Data extracts:
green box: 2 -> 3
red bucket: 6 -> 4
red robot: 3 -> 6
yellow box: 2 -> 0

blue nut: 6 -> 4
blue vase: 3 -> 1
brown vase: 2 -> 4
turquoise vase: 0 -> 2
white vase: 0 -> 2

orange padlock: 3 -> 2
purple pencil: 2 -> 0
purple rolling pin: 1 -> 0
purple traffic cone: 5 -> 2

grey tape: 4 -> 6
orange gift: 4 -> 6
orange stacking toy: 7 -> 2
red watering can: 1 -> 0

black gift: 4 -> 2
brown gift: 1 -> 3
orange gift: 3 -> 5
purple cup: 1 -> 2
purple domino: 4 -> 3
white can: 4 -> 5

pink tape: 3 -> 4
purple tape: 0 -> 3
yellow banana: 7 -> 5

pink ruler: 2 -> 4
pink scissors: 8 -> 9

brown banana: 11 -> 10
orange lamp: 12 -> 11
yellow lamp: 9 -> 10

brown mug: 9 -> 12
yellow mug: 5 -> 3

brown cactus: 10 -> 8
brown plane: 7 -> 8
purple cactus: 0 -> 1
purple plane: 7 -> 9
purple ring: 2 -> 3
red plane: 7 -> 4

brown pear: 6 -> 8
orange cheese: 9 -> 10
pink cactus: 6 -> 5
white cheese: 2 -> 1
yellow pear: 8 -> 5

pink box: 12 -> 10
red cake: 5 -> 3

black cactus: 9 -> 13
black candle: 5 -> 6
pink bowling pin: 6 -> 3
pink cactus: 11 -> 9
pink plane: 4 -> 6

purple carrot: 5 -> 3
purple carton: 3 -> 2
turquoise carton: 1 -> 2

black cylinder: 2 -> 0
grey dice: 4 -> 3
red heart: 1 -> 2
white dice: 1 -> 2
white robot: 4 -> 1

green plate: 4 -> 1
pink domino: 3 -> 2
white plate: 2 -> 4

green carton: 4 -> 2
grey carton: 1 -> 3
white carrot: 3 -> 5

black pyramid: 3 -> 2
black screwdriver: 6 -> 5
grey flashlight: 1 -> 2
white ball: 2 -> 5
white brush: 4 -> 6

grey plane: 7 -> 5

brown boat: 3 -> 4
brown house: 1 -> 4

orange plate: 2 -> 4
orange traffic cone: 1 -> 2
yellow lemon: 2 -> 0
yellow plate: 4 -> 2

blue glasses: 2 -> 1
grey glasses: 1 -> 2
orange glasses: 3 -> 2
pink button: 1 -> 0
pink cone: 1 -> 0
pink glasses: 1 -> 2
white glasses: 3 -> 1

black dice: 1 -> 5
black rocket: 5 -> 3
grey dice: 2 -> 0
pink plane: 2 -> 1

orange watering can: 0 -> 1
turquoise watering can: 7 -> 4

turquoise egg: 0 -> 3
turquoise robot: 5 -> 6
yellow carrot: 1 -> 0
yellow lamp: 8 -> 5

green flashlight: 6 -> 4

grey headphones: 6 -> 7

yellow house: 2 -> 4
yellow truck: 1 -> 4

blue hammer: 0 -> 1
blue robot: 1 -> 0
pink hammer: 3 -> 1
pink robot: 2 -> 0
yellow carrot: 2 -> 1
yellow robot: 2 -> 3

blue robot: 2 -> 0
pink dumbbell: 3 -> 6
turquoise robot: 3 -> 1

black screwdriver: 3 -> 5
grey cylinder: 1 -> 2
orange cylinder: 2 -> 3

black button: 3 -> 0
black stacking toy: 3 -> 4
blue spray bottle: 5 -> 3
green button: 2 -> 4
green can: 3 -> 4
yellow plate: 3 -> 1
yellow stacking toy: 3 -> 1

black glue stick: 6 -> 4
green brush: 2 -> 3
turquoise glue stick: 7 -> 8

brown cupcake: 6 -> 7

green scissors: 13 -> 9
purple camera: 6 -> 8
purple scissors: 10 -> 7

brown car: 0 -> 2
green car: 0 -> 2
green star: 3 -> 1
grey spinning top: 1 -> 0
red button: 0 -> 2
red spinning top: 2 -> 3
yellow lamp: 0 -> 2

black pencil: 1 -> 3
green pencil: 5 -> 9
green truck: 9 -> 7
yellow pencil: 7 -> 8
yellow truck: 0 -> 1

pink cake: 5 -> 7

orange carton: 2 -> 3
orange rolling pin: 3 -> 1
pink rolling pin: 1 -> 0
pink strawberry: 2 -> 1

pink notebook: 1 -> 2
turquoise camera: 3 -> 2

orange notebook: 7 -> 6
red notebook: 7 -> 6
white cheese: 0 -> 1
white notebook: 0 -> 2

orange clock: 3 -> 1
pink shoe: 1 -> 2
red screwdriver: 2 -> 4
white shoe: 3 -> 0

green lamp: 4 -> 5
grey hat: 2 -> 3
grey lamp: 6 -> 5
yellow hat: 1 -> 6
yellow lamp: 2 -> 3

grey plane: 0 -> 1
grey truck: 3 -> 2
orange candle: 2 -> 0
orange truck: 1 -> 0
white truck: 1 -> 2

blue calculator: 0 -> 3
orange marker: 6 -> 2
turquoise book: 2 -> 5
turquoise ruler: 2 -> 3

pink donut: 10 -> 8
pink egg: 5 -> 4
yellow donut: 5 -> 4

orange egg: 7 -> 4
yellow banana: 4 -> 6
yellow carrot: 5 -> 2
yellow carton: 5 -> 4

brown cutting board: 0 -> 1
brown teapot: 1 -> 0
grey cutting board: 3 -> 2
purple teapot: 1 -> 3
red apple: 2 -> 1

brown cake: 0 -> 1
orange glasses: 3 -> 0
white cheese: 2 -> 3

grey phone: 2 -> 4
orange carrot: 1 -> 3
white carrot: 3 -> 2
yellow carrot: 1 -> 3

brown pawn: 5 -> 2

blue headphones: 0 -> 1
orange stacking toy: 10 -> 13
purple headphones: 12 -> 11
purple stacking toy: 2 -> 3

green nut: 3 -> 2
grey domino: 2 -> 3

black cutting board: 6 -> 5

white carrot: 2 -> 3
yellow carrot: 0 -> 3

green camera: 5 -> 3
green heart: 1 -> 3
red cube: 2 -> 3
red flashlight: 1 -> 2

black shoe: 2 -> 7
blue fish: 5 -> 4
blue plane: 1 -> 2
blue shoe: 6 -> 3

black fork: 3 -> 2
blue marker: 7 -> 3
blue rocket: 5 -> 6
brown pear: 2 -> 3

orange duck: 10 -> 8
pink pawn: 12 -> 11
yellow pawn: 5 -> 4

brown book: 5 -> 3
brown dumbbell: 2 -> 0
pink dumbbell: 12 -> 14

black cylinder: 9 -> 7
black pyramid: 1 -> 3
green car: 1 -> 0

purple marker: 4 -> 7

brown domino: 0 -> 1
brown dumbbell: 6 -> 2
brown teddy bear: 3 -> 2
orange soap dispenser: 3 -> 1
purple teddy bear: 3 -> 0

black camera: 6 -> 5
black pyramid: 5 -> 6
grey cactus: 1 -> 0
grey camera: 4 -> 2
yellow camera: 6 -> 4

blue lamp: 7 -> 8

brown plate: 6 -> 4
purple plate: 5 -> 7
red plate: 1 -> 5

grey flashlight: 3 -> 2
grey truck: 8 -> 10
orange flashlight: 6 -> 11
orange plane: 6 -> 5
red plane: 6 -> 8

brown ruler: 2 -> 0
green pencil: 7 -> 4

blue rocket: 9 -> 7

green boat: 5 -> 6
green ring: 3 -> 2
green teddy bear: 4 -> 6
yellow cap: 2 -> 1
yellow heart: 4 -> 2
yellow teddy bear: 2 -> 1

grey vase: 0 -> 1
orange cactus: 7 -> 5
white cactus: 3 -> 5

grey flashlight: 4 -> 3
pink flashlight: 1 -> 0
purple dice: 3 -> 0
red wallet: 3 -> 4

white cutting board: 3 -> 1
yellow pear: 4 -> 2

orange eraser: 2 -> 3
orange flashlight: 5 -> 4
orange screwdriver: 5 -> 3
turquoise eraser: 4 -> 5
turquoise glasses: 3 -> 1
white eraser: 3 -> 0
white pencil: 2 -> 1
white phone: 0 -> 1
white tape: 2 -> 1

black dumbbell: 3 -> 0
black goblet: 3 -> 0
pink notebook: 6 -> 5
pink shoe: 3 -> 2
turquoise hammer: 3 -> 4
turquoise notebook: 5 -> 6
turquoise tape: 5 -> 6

Exercise:
In the records above, how many lines contain the string "hammer"? Only that number should be written.

Answer space:
3